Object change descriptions
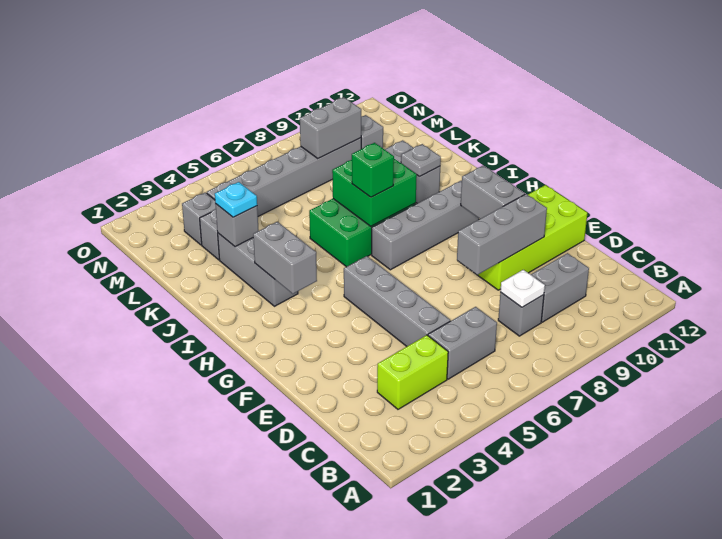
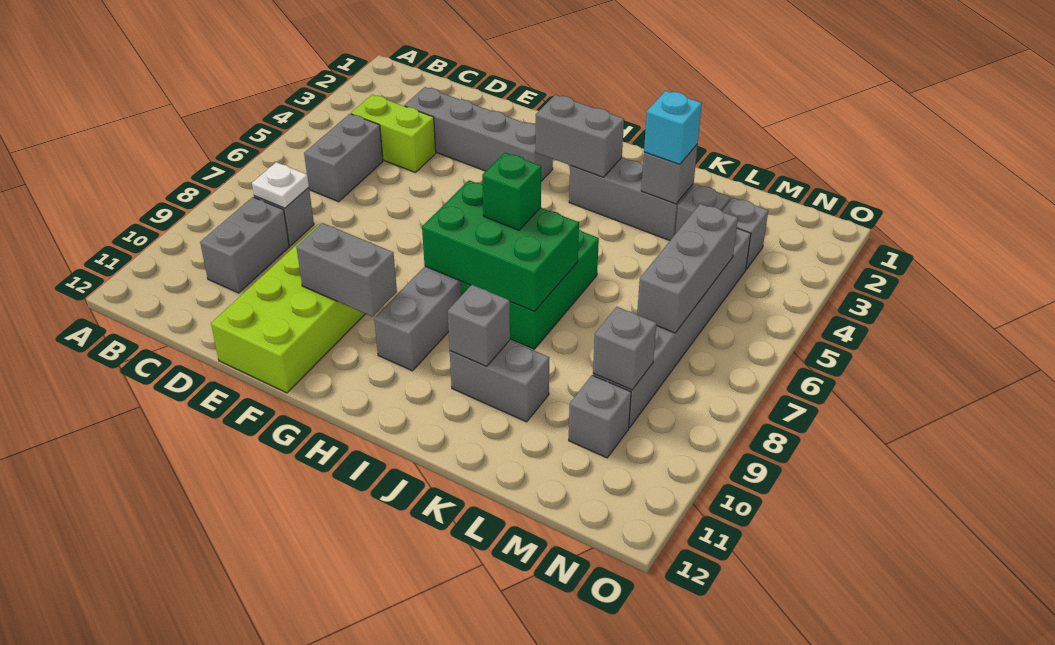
lime 1x2 brick [377,335,448,409] -> lime 1x2 brick turned to [351,95,436,172]
grey 1x4 brick [344,256,450,346] -> grey 1x4 brick moved to [404,87,553,181]
grey 1x3 brick [457,194,547,275] -> grey 1x3 brick moved to [637,204,738,333]
green 2x2 brick [332,159,417,226] -> green 2x3 brick [422,180,579,312]
grey 1x1 plate [401,144,441,177] -> grey 1x1 brick [448,285,510,366]
cyan 1x1 plate [215,182,257,217] -> cyan 1x1 brick [644,91,702,164]
grey 1x2 brick [300,97,361,158] -> grey 1x1 brick [593,307,657,390]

* _Assignment_
Only output the lines from the one with "cyan 1x1 plate" through the end of the entries above, exactly as they are.

* _Result for this exercise_
cyan 1x1 plate [215,182,257,217] -> cyan 1x1 brick [644,91,702,164]
grey 1x2 brick [300,97,361,158] -> grey 1x1 brick [593,307,657,390]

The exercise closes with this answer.